━━━ Supplied records ━━━
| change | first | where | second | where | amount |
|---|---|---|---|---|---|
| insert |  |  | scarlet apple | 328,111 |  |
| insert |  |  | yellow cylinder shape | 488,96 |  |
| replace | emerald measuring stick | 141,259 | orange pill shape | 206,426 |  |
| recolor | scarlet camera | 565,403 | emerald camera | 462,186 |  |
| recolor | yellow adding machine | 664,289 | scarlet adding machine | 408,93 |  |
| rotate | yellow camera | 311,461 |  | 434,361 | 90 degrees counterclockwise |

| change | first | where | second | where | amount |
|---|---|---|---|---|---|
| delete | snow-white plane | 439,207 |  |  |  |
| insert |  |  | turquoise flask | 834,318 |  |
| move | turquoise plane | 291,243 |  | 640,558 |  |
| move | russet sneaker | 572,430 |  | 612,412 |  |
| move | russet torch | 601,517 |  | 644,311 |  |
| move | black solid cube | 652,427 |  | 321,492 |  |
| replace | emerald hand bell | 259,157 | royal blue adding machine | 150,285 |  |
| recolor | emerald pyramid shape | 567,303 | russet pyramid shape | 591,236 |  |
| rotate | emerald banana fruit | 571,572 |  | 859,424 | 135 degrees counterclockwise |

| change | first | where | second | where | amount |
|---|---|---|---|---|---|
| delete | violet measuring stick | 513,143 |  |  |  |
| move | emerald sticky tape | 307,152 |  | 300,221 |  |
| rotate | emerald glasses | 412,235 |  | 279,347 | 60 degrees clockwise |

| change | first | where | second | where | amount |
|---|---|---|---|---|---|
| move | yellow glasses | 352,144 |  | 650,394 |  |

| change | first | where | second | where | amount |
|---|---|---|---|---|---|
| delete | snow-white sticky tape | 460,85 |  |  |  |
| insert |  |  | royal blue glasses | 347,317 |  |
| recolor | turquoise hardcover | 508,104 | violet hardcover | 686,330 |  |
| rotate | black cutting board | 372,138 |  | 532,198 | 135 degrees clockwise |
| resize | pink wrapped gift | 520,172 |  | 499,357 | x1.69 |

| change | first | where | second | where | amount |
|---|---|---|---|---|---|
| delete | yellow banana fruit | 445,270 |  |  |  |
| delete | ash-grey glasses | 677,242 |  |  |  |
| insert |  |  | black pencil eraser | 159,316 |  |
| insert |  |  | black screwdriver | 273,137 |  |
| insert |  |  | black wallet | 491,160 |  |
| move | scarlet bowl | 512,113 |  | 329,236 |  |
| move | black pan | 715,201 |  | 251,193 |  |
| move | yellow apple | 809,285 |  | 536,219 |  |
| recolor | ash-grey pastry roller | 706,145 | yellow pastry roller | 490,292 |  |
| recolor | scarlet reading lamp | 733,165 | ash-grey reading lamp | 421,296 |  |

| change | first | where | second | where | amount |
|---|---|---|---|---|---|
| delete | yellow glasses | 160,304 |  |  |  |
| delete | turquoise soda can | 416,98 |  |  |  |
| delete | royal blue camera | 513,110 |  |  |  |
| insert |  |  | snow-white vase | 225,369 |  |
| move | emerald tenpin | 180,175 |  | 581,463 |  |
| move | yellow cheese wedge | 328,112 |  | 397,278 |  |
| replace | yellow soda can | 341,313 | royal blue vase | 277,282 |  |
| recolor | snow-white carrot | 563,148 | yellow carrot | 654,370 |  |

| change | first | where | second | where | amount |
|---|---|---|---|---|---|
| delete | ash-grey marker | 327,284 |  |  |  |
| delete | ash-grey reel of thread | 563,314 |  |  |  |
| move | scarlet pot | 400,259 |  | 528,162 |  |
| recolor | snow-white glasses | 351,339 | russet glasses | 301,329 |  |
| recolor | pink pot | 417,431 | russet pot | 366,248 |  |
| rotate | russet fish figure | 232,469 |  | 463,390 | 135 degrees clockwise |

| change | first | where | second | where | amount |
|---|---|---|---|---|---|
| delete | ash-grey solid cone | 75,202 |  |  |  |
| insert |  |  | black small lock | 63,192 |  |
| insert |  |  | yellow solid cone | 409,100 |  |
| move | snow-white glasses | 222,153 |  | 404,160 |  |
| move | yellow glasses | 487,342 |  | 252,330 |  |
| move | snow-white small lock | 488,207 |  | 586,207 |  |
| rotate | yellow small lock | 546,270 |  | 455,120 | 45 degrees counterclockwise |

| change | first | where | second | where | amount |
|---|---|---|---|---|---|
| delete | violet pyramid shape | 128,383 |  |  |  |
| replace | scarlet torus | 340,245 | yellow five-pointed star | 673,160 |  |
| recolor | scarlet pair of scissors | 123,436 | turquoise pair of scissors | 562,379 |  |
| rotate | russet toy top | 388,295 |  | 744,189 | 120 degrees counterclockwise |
━━━
Task prompt —
Please reproduce the whole listing exactly, omitting no line.

Solution —
| change | first | where | second | where | amount |
|---|---|---|---|---|---|
| insert |  |  | scarlet apple | 328,111 |  |
| insert |  |  | yellow cylinder shape | 488,96 |  |
| replace | emerald measuring stick | 141,259 | orange pill shape | 206,426 |  |
| recolor | scarlet camera | 565,403 | emerald camera | 462,186 |  |
| recolor | yellow adding machine | 664,289 | scarlet adding machine | 408,93 |  |
| rotate | yellow camera | 311,461 |  | 434,361 | 90 degrees counterclockwise |

| change | first | where | second | where | amount |
|---|---|---|---|---|---|
| delete | snow-white plane | 439,207 |  |  |  |
| insert |  |  | turquoise flask | 834,318 |  |
| move | turquoise plane | 291,243 |  | 640,558 |  |
| move | russet sneaker | 572,430 |  | 612,412 |  |
| move | russet torch | 601,517 |  | 644,311 |  |
| move | black solid cube | 652,427 |  | 321,492 |  |
| replace | emerald hand bell | 259,157 | royal blue adding machine | 150,285 |  |
| recolor | emerald pyramid shape | 567,303 | russet pyramid shape | 591,236 |  |
| rotate | emerald banana fruit | 571,572 |  | 859,424 | 135 degrees counterclockwise |

| change | first | where | second | where | amount |
|---|---|---|---|---|---|
| delete | violet measuring stick | 513,143 |  |  |  |
| move | emerald sticky tape | 307,152 |  | 300,221 |  |
| rotate | emerald glasses | 412,235 |  | 279,347 | 60 degrees clockwise |

| change | first | where | second | where | amount |
|---|---|---|---|---|---|
| move | yellow glasses | 352,144 |  | 650,394 |  |

| change | first | where | second | where | amount |
|---|---|---|---|---|---|
| delete | snow-white sticky tape | 460,85 |  |  |  |
| insert |  |  | royal blue glasses | 347,317 |  |
| recolor | turquoise hardcover | 508,104 | violet hardcover | 686,330 |  |
| rotate | black cutting board | 372,138 |  | 532,198 | 135 degrees clockwise |
| resize | pink wrapped gift | 520,172 |  | 499,357 | x1.69 |

| change | first | where | second | where | amount |
|---|---|---|---|---|---|
| delete | yellow banana fruit | 445,270 |  |  |  |
| delete | ash-grey glasses | 677,242 |  |  |  |
| insert |  |  | black pencil eraser | 159,316 |  |
| insert |  |  | black screwdriver | 273,137 |  |
| insert |  |  | black wallet | 491,160 |  |
| move | scarlet bowl | 512,113 |  | 329,236 |  |
| move | black pan | 715,201 |  | 251,193 |  |
| move | yellow apple | 809,285 |  | 536,219 |  |
| recolor | ash-grey pastry roller | 706,145 | yellow pastry roller | 490,292 |  |
| recolor | scarlet reading lamp | 733,165 | ash-grey reading lamp | 421,296 |  |

| change | first | where | second | where | amount |
|---|---|---|---|---|---|
| delete | yellow glasses | 160,304 |  |  |  |
| delete | turquoise soda can | 416,98 |  |  |  |
| delete | royal blue camera | 513,110 |  |  |  |
| insert |  |  | snow-white vase | 225,369 |  |
| move | emerald tenpin | 180,175 |  | 581,463 |  |
| move | yellow cheese wedge | 328,112 |  | 397,278 |  |
| replace | yellow soda can | 341,313 | royal blue vase | 277,282 |  |
| recolor | snow-white carrot | 563,148 | yellow carrot | 654,370 |  |

| change | first | where | second | where | amount |
|---|---|---|---|---|---|
| delete | ash-grey marker | 327,284 |  |  |  |
| delete | ash-grey reel of thread | 563,314 |  |  |  |
| move | scarlet pot | 400,259 |  | 528,162 |  |
| recolor | snow-white glasses | 351,339 | russet glasses | 301,329 |  |
| recolor | pink pot | 417,431 | russet pot | 366,248 |  |
| rotate | russet fish figure | 232,469 |  | 463,390 | 135 degrees clockwise |

| change | first | where | second | where | amount |
|---|---|---|---|---|---|
| delete | ash-grey solid cone | 75,202 |  |  |  |
| insert |  |  | black small lock | 63,192 |  |
| insert |  |  | yellow solid cone | 409,100 |  |
| move | snow-white glasses | 222,153 |  | 404,160 |  |
| move | yellow glasses | 487,342 |  | 252,330 |  |
| move | snow-white small lock | 488,207 |  | 586,207 |  |
| rotate | yellow small lock | 546,270 |  | 455,120 | 45 degrees counterclockwise |

| change | first | where | second | where | amount |
|---|---|---|---|---|---|
| delete | violet pyramid shape | 128,383 |  |  |  |
| replace | scarlet torus | 340,245 | yellow five-pointed star | 673,160 |  |
| recolor | scarlet pair of scissors | 123,436 | turquoise pair of scissors | 562,379 |  |
| rotate | russet toy top | 388,295 |  | 744,189 | 120 degrees counterclockwise |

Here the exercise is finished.